(Provided data Opens)

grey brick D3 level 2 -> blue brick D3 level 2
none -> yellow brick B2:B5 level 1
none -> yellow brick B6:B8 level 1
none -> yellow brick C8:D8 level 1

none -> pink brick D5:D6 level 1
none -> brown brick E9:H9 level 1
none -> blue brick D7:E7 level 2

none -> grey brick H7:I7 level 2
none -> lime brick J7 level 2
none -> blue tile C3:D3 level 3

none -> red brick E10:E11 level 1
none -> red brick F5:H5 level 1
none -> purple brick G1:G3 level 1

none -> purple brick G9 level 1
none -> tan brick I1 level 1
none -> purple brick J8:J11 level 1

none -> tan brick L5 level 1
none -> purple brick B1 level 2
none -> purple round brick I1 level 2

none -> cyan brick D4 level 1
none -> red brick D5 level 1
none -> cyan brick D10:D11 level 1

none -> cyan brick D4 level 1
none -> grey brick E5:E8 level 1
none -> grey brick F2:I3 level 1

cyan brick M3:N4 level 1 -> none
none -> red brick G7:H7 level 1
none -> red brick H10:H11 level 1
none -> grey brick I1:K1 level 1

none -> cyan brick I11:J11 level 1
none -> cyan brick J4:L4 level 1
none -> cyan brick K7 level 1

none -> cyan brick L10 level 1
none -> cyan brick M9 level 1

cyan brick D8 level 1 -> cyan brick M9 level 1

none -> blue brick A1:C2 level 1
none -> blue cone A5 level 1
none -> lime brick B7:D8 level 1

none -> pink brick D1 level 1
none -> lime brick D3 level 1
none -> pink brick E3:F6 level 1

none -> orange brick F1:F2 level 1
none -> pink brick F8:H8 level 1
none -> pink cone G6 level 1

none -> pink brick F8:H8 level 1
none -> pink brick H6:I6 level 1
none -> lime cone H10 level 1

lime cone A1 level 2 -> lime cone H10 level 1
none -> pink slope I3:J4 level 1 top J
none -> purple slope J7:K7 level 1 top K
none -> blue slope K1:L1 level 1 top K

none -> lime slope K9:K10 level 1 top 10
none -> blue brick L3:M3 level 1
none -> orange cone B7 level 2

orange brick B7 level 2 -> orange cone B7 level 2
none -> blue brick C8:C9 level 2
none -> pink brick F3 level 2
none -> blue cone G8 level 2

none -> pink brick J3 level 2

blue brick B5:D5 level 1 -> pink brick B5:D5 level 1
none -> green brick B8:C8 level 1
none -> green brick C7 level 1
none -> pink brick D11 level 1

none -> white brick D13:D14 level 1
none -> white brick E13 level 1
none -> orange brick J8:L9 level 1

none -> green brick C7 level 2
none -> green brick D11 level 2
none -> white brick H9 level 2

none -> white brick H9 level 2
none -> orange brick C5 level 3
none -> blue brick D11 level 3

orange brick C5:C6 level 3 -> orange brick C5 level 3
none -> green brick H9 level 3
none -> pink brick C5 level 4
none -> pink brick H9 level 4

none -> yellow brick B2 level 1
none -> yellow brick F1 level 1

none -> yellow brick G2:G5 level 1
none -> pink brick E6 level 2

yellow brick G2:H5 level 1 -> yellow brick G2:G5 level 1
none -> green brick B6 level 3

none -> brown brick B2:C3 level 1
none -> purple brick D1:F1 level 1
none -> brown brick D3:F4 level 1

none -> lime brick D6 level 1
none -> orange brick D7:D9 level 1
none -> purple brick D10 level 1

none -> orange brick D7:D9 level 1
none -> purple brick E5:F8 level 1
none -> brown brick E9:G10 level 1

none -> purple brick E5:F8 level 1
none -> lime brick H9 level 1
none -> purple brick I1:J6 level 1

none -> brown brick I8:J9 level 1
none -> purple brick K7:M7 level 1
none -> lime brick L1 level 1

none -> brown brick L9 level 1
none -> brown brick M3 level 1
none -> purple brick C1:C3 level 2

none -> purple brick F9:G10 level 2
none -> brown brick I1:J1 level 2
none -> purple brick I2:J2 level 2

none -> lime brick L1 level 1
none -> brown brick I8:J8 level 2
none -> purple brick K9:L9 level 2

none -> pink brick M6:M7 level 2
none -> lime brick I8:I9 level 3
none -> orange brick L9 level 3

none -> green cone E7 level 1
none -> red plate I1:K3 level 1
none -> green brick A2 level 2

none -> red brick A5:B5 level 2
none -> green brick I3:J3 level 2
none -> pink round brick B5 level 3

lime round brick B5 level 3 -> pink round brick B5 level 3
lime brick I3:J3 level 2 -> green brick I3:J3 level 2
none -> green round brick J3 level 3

(Provided data Closes)

#### Assigned task
Copy the material above, keeping every line exactly as it stands.

#### Written answer
grey brick D3 level 2 -> blue brick D3 level 2
none -> yellow brick B2:B5 level 1
none -> yellow brick B6:B8 level 1
none -> yellow brick C8:D8 level 1

none -> pink brick D5:D6 level 1
none -> brown brick E9:H9 level 1
none -> blue brick D7:E7 level 2

none -> grey brick H7:I7 level 2
none -> lime brick J7 level 2
none -> blue tile C3:D3 level 3

none -> red brick E10:E11 level 1
none -> red brick F5:H5 level 1
none -> purple brick G1:G3 level 1

none -> purple brick G9 level 1
none -> tan brick I1 level 1
none -> purple brick J8:J11 level 1

none -> tan brick L5 level 1
none -> purple brick B1 level 2
none -> purple round brick I1 level 2

none -> cyan brick D4 level 1
none -> red brick D5 level 1
none -> cyan brick D10:D11 level 1

none -> cyan brick D4 level 1
none -> grey brick E5:E8 level 1
none -> grey brick F2:I3 level 1

cyan brick M3:N4 level 1 -> none
none -> red brick G7:H7 level 1
none -> red brick H10:H11 level 1
none -> grey brick I1:K1 level 1

none -> cyan brick I11:J11 level 1
none -> cyan brick J4:L4 level 1
none -> cyan brick K7 level 1

none -> cyan brick L10 level 1
none -> cyan brick M9 level 1

cyan brick D8 level 1 -> cyan brick M9 level 1

none -> blue brick A1:C2 level 1
none -> blue cone A5 level 1
none -> lime brick B7:D8 level 1

none -> pink brick D1 level 1
none -> lime brick D3 level 1
none -> pink brick E3:F6 level 1

none -> orange brick F1:F2 level 1
none -> pink brick F8:H8 level 1
none -> pink cone G6 level 1

none -> pink brick F8:H8 level 1
none -> pink brick H6:I6 level 1
none -> lime cone H10 level 1

lime cone A1 level 2 -> lime cone H10 level 1
none -> pink slope I3:J4 level 1 top J
none -> purple slope J7:K7 level 1 top K
none -> blue slope K1:L1 level 1 top K

none -> lime slope K9:K10 level 1 top 10
none -> blue brick L3:M3 level 1
none -> orange cone B7 level 2

orange brick B7 level 2 -> orange cone B7 level 2
none -> blue brick C8:C9 level 2
none -> pink brick F3 level 2
none -> blue cone G8 level 2

none -> pink brick J3 level 2

blue brick B5:D5 level 1 -> pink brick B5:D5 level 1
none -> green brick B8:C8 level 1
none -> green brick C7 level 1
none -> pink brick D11 level 1

none -> white brick D13:D14 level 1
none -> white brick E13 level 1
none -> orange brick J8:L9 level 1

none -> green brick C7 level 2
none -> green brick D11 level 2
none -> white brick H9 level 2

none -> white brick H9 level 2
none -> orange brick C5 level 3
none -> blue brick D11 level 3

orange brick C5:C6 level 3 -> orange brick C5 level 3
none -> green brick H9 level 3
none -> pink brick C5 level 4
none -> pink brick H9 level 4

none -> yellow brick B2 level 1
none -> yellow brick F1 level 1

none -> yellow brick G2:G5 level 1
none -> pink brick E6 level 2

yellow brick G2:H5 level 1 -> yellow brick G2:G5 level 1
none -> green brick B6 level 3

none -> brown brick B2:C3 level 1
none -> purple brick D1:F1 level 1
none -> brown brick D3:F4 level 1

none -> lime brick D6 level 1
none -> orange brick D7:D9 level 1
none -> purple brick D10 level 1

none -> orange brick D7:D9 level 1
none -> purple brick E5:F8 level 1
none -> brown brick E9:G10 level 1

none -> purple brick E5:F8 level 1
none -> lime brick H9 level 1
none -> purple brick I1:J6 level 1

none -> brown brick I8:J9 level 1
none -> purple brick K7:M7 level 1
none -> lime brick L1 level 1

none -> brown brick L9 level 1
none -> brown brick M3 level 1
none -> purple brick C1:C3 level 2

none -> purple brick F9:G10 level 2
none -> brown brick I1:J1 level 2
none -> purple brick I2:J2 level 2

none -> lime brick L1 level 1
none -> brown brick I8:J8 level 2
none -> purple brick K9:L9 level 2

none -> pink brick M6:M7 level 2
none -> lime brick I8:I9 level 3
none -> orange brick L9 level 3

none -> green cone E7 level 1
none -> red plate I1:K3 level 1
none -> green brick A2 level 2

none -> red brick A5:B5 level 2
none -> green brick I3:J3 level 2
none -> pink round brick B5 level 3

lime round brick B5 level 3 -> pink round brick B5 level 3
lime brick I3:J3 level 2 -> green brick I3:J3 level 2
none -> green round brick J3 level 3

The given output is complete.